### Request
Quote the listing below word for word, stopping after the line that contains "yellow camera: none".

BEGIN

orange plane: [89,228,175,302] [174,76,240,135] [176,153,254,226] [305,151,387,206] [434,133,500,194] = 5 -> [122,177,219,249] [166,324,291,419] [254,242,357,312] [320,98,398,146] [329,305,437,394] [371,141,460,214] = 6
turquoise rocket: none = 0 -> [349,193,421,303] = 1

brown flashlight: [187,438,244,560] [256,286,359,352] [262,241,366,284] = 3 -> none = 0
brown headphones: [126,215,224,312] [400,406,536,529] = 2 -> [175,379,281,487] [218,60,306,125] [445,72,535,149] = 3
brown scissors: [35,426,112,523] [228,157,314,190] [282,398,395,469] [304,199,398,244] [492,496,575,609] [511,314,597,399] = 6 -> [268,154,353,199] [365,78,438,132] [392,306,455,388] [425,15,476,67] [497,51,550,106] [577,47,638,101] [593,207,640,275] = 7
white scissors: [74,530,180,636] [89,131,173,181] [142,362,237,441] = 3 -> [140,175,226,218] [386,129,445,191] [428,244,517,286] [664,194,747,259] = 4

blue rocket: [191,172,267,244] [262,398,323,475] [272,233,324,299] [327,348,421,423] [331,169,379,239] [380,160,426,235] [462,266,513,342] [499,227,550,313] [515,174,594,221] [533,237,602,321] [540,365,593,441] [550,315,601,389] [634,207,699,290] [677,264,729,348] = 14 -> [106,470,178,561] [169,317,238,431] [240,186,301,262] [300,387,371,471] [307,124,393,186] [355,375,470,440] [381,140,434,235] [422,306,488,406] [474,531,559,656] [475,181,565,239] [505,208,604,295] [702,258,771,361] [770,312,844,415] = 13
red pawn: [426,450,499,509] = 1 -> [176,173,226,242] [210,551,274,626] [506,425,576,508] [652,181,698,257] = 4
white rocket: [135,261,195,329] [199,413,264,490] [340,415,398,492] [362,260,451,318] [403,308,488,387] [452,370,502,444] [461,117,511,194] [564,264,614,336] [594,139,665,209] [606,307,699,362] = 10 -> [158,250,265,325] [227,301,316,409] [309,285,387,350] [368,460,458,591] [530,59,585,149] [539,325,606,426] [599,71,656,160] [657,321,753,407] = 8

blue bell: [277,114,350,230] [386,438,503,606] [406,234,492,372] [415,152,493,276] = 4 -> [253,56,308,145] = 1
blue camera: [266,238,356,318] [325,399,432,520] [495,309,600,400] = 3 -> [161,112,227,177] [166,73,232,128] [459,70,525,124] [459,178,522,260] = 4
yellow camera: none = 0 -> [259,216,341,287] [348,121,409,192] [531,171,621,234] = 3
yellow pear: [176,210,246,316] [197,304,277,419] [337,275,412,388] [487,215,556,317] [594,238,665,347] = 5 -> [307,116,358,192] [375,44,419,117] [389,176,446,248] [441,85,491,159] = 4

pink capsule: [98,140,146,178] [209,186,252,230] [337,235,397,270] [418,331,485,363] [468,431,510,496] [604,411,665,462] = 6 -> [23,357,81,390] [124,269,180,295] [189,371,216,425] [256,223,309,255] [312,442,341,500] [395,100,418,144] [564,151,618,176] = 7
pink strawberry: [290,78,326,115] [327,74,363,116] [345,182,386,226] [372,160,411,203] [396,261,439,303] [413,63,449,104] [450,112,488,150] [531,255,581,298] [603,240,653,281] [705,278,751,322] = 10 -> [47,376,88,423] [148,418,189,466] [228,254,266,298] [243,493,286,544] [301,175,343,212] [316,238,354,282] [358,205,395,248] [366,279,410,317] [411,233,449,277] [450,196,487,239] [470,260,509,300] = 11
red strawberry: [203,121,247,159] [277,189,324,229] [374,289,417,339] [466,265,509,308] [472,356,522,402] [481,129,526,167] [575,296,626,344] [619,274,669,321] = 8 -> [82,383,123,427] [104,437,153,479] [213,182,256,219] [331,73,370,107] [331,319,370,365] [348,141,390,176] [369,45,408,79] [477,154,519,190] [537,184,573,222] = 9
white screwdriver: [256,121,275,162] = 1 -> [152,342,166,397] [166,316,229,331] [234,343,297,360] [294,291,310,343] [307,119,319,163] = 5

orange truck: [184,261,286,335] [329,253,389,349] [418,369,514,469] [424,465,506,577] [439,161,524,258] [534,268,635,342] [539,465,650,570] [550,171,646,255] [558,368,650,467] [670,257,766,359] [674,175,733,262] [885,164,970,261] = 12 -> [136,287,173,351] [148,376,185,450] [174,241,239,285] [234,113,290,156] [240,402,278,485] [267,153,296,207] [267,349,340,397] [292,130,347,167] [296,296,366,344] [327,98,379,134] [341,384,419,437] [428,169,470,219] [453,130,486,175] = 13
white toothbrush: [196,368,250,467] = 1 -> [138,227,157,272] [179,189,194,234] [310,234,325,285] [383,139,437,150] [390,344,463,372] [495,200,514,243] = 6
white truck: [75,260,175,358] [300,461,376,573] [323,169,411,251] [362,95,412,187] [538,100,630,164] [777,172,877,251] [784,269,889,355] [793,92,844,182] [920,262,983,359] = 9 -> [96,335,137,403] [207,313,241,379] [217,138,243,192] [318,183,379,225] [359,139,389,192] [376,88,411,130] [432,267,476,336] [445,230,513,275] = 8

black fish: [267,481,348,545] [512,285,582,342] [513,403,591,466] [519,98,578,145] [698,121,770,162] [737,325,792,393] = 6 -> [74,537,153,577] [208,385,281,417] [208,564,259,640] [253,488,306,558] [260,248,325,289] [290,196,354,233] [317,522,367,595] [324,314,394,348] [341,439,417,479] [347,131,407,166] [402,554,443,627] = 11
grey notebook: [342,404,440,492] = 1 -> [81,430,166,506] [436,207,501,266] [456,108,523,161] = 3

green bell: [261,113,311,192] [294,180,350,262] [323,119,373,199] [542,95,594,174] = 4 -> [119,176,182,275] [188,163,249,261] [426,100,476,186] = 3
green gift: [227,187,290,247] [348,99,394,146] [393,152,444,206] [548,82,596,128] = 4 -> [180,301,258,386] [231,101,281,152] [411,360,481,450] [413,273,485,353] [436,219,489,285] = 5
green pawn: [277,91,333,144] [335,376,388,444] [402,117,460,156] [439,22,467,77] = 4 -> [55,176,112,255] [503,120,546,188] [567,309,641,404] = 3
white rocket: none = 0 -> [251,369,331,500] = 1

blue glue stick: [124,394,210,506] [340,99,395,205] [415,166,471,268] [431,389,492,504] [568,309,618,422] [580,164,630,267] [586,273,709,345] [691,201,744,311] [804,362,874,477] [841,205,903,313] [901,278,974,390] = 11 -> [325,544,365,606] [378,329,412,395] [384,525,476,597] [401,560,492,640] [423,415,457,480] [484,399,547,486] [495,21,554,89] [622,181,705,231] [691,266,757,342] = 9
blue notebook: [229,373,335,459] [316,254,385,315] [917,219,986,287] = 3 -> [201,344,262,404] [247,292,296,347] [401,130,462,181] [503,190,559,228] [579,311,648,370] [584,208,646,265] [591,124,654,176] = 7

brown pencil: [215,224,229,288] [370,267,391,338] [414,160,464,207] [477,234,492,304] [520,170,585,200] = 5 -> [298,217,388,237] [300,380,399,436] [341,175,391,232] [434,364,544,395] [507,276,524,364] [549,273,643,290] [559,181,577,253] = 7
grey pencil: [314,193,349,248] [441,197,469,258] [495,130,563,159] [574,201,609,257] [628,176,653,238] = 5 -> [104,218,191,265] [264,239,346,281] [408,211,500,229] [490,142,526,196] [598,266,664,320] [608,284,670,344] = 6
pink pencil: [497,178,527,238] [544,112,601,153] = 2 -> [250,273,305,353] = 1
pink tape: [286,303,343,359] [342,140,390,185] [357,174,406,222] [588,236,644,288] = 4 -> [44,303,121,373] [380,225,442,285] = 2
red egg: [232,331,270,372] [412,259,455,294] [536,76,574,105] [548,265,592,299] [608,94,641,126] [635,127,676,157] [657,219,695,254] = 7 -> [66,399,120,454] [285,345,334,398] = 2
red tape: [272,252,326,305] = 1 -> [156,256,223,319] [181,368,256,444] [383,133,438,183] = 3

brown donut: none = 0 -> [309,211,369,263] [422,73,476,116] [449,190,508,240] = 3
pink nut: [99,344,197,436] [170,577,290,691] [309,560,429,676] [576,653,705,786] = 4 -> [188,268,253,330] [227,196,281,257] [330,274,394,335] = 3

END

### Finished exercise
orange plane: [89,228,175,302] [174,76,240,135] [176,153,254,226] [305,151,387,206] [434,133,500,194] = 5 -> [122,177,219,249] [166,324,291,419] [254,242,357,312] [320,98,398,146] [329,305,437,394] [371,141,460,214] = 6
turquoise rocket: none = 0 -> [349,193,421,303] = 1

brown flashlight: [187,438,244,560] [256,286,359,352] [262,241,366,284] = 3 -> none = 0
brown headphones: [126,215,224,312] [400,406,536,529] = 2 -> [175,379,281,487] [218,60,306,125] [445,72,535,149] = 3
brown scissors: [35,426,112,523] [228,157,314,190] [282,398,395,469] [304,199,398,244] [492,496,575,609] [511,314,597,399] = 6 -> [268,154,353,199] [365,78,438,132] [392,306,455,388] [425,15,476,67] [497,51,550,106] [577,47,638,101] [593,207,640,275] = 7
white scissors: [74,530,180,636] [89,131,173,181] [142,362,237,441] = 3 -> [140,175,226,218] [386,129,445,191] [428,244,517,286] [664,194,747,259] = 4

blue rocket: [191,172,267,244] [262,398,323,475] [272,233,324,299] [327,348,421,423] [331,169,379,239] [380,160,426,235] [462,266,513,342] [499,227,550,313] [515,174,594,221] [533,237,602,321] [540,365,593,441] [550,315,601,389] [634,207,699,290] [677,264,729,348] = 14 -> [106,470,178,561] [169,317,238,431] [240,186,301,262] [300,387,371,471] [307,124,393,186] [355,375,470,440] [381,140,434,235] [422,306,488,406] [474,531,559,656] [475,181,565,239] [505,208,604,295] [702,258,771,361] [770,312,844,415] = 13
red pawn: [426,450,499,509] = 1 -> [176,173,226,242] [210,551,274,626] [506,425,576,508] [652,181,698,257] = 4
white rocket: [135,261,195,329] [199,413,264,490] [340,415,398,492] [362,260,451,318] [403,308,488,387] [452,370,502,444] [461,117,511,194] [564,264,614,336] [594,139,665,209] [606,307,699,362] = 10 -> [158,250,265,325] [227,301,316,409] [309,285,387,350] [368,460,458,591] [530,59,585,149] [539,325,606,426] [599,71,656,160] [657,321,753,407] = 8

blue bell: [277,114,350,230] [386,438,503,606] [406,234,492,372] [415,152,493,276] = 4 -> [253,56,308,145] = 1
blue camera: [266,238,356,318] [325,399,432,520] [495,309,600,400] = 3 -> [161,112,227,177] [166,73,232,128] [459,70,525,124] [459,178,522,260] = 4
yellow camera: none = 0 -> [259,216,341,287] [348,121,409,192] [531,171,621,234] = 3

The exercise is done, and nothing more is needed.